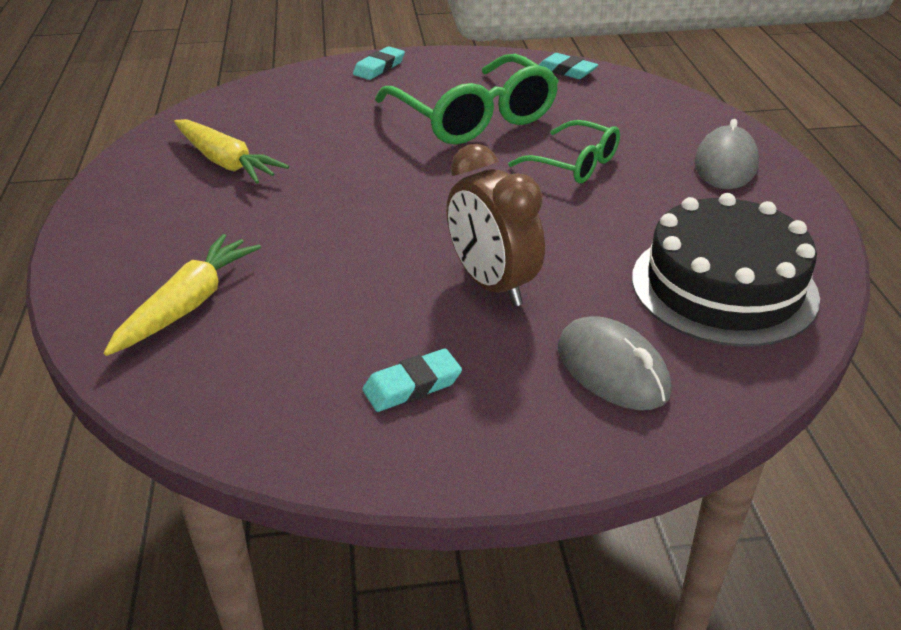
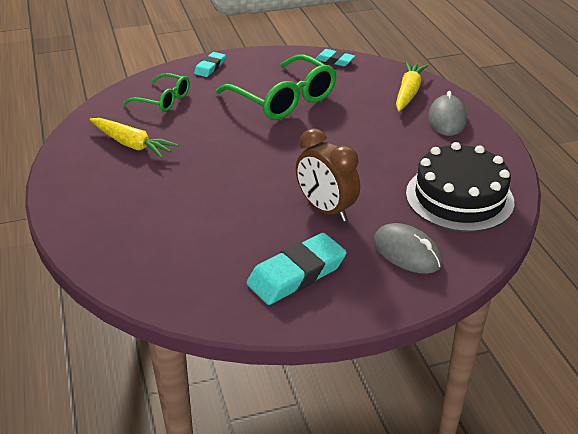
camera: 10 degrees left, 0 degrees up
(188, 305) = (145, 240): yellow carrot -> yellow carrot (408, 92)
(412, 385) = (296, 274): turquoise eraser -> turquoise eraser, size x1.79
(574, 164) = (355, 127): green glasses -> green glasses (163, 100)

• • • • • • •

WORK REQUEST: Excluding the images, copy all of the material above verbatim.

OUTPUT OF THE EXERCISE:
camera: 10 degrees left, 0 degrees up
(188, 305) = (145, 240): yellow carrot -> yellow carrot (408, 92)
(412, 385) = (296, 274): turquoise eraser -> turquoise eraser, size x1.79
(574, 164) = (355, 127): green glasses -> green glasses (163, 100)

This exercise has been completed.